EXERCISE |
Every line of the data that contains the string "JACK" must be copied.

[Before-and-after change data]
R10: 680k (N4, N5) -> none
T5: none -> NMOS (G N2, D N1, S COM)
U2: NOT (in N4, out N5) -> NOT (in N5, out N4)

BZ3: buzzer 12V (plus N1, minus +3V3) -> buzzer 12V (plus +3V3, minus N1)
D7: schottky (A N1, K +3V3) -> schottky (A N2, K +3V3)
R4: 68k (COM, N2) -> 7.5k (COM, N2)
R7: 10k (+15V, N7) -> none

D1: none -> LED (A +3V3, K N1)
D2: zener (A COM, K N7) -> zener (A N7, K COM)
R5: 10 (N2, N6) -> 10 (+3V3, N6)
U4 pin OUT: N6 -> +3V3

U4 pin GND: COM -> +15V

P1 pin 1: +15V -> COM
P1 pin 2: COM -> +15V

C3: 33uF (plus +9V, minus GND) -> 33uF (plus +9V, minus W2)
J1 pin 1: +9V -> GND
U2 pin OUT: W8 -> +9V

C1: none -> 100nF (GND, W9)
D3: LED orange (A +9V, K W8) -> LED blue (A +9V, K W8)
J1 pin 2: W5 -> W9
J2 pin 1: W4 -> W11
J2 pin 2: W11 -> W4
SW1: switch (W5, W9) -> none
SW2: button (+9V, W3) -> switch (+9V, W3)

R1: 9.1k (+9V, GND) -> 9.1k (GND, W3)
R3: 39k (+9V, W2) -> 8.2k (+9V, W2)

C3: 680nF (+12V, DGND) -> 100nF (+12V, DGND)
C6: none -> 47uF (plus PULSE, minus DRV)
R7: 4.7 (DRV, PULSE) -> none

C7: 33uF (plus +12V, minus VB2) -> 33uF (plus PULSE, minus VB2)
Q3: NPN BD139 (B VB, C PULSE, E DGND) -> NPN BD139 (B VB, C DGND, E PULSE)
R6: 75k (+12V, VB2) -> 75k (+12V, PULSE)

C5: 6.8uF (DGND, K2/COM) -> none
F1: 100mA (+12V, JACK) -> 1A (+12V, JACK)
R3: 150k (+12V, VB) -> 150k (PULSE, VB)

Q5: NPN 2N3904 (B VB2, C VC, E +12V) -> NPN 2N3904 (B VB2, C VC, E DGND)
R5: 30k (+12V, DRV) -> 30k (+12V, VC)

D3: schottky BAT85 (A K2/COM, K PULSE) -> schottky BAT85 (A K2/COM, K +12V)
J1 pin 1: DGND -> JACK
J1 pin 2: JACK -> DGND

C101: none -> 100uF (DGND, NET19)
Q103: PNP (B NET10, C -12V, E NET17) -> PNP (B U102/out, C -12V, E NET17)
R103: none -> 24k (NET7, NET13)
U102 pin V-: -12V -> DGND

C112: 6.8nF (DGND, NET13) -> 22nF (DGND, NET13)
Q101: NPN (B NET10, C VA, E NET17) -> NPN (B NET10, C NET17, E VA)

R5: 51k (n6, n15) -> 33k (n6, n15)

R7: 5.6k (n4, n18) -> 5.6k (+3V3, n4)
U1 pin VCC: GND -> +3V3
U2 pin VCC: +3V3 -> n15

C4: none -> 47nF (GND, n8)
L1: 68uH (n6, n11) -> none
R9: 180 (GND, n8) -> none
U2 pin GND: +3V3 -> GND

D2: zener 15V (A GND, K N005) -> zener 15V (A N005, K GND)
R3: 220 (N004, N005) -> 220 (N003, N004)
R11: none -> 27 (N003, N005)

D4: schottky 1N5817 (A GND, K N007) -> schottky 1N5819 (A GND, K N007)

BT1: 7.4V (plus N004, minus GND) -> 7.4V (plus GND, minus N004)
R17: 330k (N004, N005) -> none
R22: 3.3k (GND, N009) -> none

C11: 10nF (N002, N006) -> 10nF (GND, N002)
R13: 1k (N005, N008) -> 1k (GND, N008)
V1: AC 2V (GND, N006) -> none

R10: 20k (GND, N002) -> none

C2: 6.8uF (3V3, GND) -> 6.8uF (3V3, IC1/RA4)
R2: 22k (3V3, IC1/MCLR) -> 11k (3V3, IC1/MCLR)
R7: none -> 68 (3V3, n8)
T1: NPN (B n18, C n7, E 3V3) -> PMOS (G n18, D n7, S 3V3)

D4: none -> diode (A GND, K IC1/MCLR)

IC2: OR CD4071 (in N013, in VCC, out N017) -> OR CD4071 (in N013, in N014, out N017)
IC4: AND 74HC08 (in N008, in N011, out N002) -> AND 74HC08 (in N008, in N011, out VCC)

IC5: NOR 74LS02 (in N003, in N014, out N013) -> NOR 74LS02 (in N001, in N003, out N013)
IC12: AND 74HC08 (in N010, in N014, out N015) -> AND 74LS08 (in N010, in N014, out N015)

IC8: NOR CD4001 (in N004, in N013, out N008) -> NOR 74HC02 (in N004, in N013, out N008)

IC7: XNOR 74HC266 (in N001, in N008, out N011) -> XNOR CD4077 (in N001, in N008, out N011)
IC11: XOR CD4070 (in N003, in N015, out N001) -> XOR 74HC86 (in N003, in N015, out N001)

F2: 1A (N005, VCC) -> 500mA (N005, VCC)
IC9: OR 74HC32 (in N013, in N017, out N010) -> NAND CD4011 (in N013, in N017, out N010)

SOLVED EXERCISE |
F1: 100mA (+12V, JACK) -> 1A (+12V, JACK)
J1 pin 1: DGND -> JACK
J1 pin 2: JACK -> DGND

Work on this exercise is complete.